▸ WHAT THE EXERCISE ASKS:
Please lay out the data from its first line up to and including the line with "Return the [x, y]" as a JSON list of strings, one string per line, with blank lines and pictures left out.

** Start of LISTING **

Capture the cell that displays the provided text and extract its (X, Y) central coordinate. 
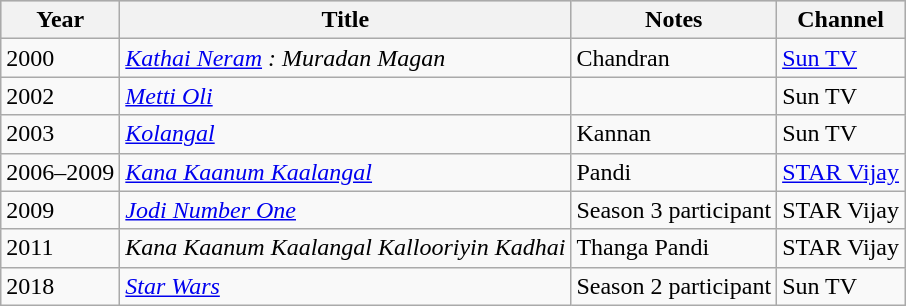
Notes (674, 20)
2000 (60, 58)
Title (346, 20)
Thanga Pandi (674, 248)
Season 2 participant (674, 286)
Season 3 participant (674, 210)
Channel (841, 20)
2002 (60, 96)
Kana Kaanum Kaalangal (346, 172)
Kana Kaanum Kaalangal Kallooriyin Kadhai (346, 248)
Jodi Number One (346, 210)
2011 (60, 248)
Year (60, 20)
2018 (60, 286)
Chandran (674, 58)
2003 (60, 134)
2006–2009 (60, 172)
Kolangal (346, 134)
Kathai Neram : Muradan Magan (346, 58)
Metti Oli (346, 96)
Pandi (674, 172)
Kannan (674, 134)
2009 (60, 210)
Star Wars (346, 286)
Return the [x, y] coordinate for the center point of the cell that contains the specified text.  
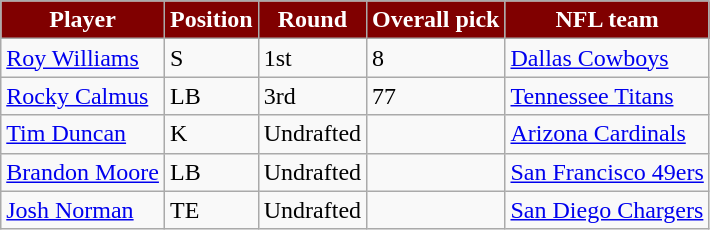
Tennessee Titans [607, 96]
Round [312, 20]
San Diego Chargers [607, 210]
K [211, 134]
Tim Duncan [83, 134]
S [211, 58]
San Francisco 49ers [607, 172]
Player [83, 20]
TE [211, 210]
3rd [312, 96]
8 [436, 58]
77 [436, 96]
Position [211, 20]
Dallas Cowboys [607, 58]
1st [312, 58]
Josh Norman [83, 210]
NFL team [607, 20]
Arizona Cardinals [607, 134]
Rocky Calmus [83, 96]
Roy Williams [83, 58]
Overall pick [436, 20]
Brandon Moore [83, 172]
Pinpoint the cell where the given text exists, returning its (x, y) midpoint coordinate. 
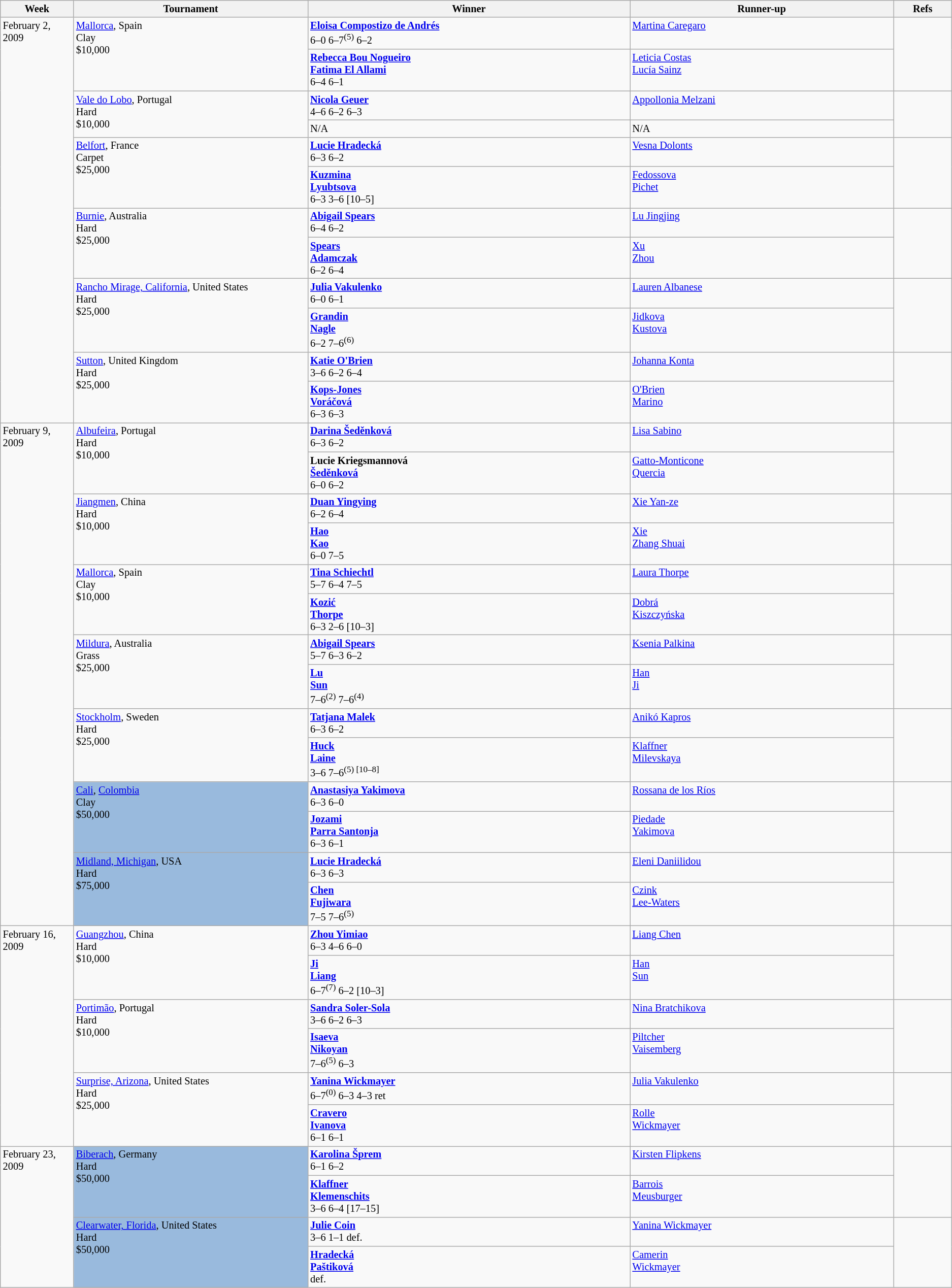
Jozami Parra Santonja 6–3 6–1 (469, 832)
Eleni Daniilidou (762, 867)
Midland, Michigan, USA Hard $75,000 (191, 890)
Han Sun (762, 977)
Sandra Soler-Sola 3–6 6–2 6–3 (469, 1014)
Johanna Konta (762, 367)
Xu Zhou (762, 258)
Surprise, Arizona, United States Hard $25,000 (191, 1110)
Sutton, United Kingdom Hard $25,000 (191, 387)
Huck Laine 3–6 7–6(5) [10–8] (469, 760)
Jiangmen, China Hard $10,000 (191, 529)
Yanina Wickmayer (762, 1232)
Piedade Yakimova (762, 832)
Cali, Colombia Clay $50,000 (191, 817)
Biberach, Germany Hard $50,000 (191, 1181)
Abigail Spears 5–7 6–3 6–2 (469, 649)
Rolle Wickmayer (762, 1126)
Dobrá Kiszczyńska (762, 614)
Karolina Šprem 6–1 6–2 (469, 1161)
Liang Chen (762, 941)
Abigail Spears 6–4 6–2 (469, 222)
Martina Caregaro (762, 34)
Appollonia Melzani (762, 106)
Zhou Yimiao 6–3 4–6 6–0 (469, 941)
Lucie Hradecká 6–3 6–2 (469, 152)
Klaffner Milevskaya (762, 760)
Kuzmina Lyubtsova 6–3 3–6 [10–5] (469, 187)
Rossana de los Ríos (762, 797)
Kozić Thorpe 6–3 2–6 [10–3] (469, 614)
Julie Coin 3–6 1–1 def. (469, 1232)
Eloisa Compostizo de Andrés 6–0 6–7(5) 6–2 (469, 34)
Yanina Wickmayer 6–7(0) 6–3 4–3 ret (469, 1089)
Tina Schiechtl 5–7 6–4 7–5 (469, 579)
Anikó Kapros (762, 723)
Tatjana Malek 6–3 6–2 (469, 723)
Jidkova Kustova (762, 330)
Czink Lee-Waters (762, 904)
Mildura, Australia Grass $25,000 (191, 671)
Anastasiya Yakimova 6–3 6–0 (469, 797)
Refs (923, 9)
Darina Šeděnková 6–3 6–2 (469, 437)
Guangzhou, China Hard $10,000 (191, 963)
Vale do Lobo, Portugal Hard $10,000 (191, 114)
Rancho Mirage, California, United States Hard $25,000 (191, 316)
Clearwater, Florida, United States Hard $50,000 (191, 1252)
Burnie, Australia Hard $25,000 (191, 243)
Piltcher Vaisemberg (762, 1051)
Lisa Sabino (762, 437)
Vesna Dolonts (762, 152)
Hao Kao 6–0 7–5 (469, 543)
Rebecca Bou Nogueiro Fatima El Allami 6–4 6–1 (469, 70)
Xie Zhang Shuai (762, 543)
Kirsten Flipkens (762, 1161)
Grandin Nagle 6–2 7–6(6) (469, 330)
Runner-up (762, 9)
Belfort, France Carpet $25,000 (191, 173)
O'Brien Marino (762, 402)
Julia Vakulenko 6–0 6–1 (469, 293)
Kops-Jones Voráčová 6–3 6–3 (469, 402)
Camerin Wickmayer (762, 1267)
Lucie Hradecká 6–3 6–3 (469, 867)
Portimão, Portugal Hard $10,000 (191, 1036)
Chen Fujiwara 7–5 7–6(5) (469, 904)
Laura Thorpe (762, 579)
Katie O'Brien 3–6 6–2 6–4 (469, 367)
Nicola Geuer 4–6 6–2 6–3 (469, 106)
Han Ji (762, 686)
February 2, 2009 (37, 220)
February 23, 2009 (37, 1217)
Tournament (191, 9)
Week (37, 9)
Klaffner Klemenschits 3–6 6–4 [17–15] (469, 1196)
Winner (469, 9)
February 16, 2009 (37, 1036)
Albufeira, Portugal Hard $10,000 (191, 458)
Nina Bratchikova (762, 1014)
Isaeva Nikoyan 7–6(5) 6–3 (469, 1051)
Gatto-Monticone Quercia (762, 473)
Spears Adamczak 6–2 6–4 (469, 258)
Lu Jingjing (762, 222)
Stockholm, Sweden Hard $25,000 (191, 745)
February 9, 2009 (37, 674)
Lu Sun 7–6(2) 7–6(4) (469, 686)
Duan Yingying 6–2 6–4 (469, 508)
Ksenia Palkina (762, 649)
Julia Vakulenko (762, 1089)
Fedossova Pichet (762, 187)
Leticia Costas Lucía Sainz (762, 70)
Lauren Albanese (762, 293)
Hradecká Paštiková def. (469, 1267)
Xie Yan-ze (762, 508)
Barrois Meusburger (762, 1196)
Ji Liang 6–7(7) 6–2 [10–3] (469, 977)
Cravero Ivanova 6–1 6–1 (469, 1126)
Lucie Kriegsmannová Šeděnková 6–0 6–2 (469, 473)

** End of LISTING **

▸ RESULT BELOW:
[
  "Capture the cell that displays the provided text and extract its (X, Y) central coordinate. ",
  "Notes (674, 20)",
  "2000 (60, 58)",
  "Title (346, 20)",
  "Thanga Pandi (674, 248)",
  "Season 2 participant (674, 286)",
  "Season 3 participant (674, 210)",
  "Channel (841, 20)",
  "2002 (60, 96)",
  "Kana Kaanum Kaalangal (346, 172)",
  "Kana Kaanum Kaalangal Kallooriyin Kadhai (346, 248)",
  "Jodi Number One (346, 210)",
  "2011 (60, 248)",
  "Year (60, 20)",
  "2018 (60, 286)",
  "Chandran (674, 58)",
  "2003 (60, 134)",
  "2006–2009 (60, 172)",
  "Kolangal (346, 134)",
  "Kathai Neram : Muradan Magan (346, 58)",
  "Metti Oli (346, 96)",
  "Pandi (674, 172)",
  "Kannan (674, 134)",
  "2009 (60, 210)",
  "Star Wars (346, 286)",
  "Return the [x, y] coordinate for the center point of the cell that contains the specified text.  "
]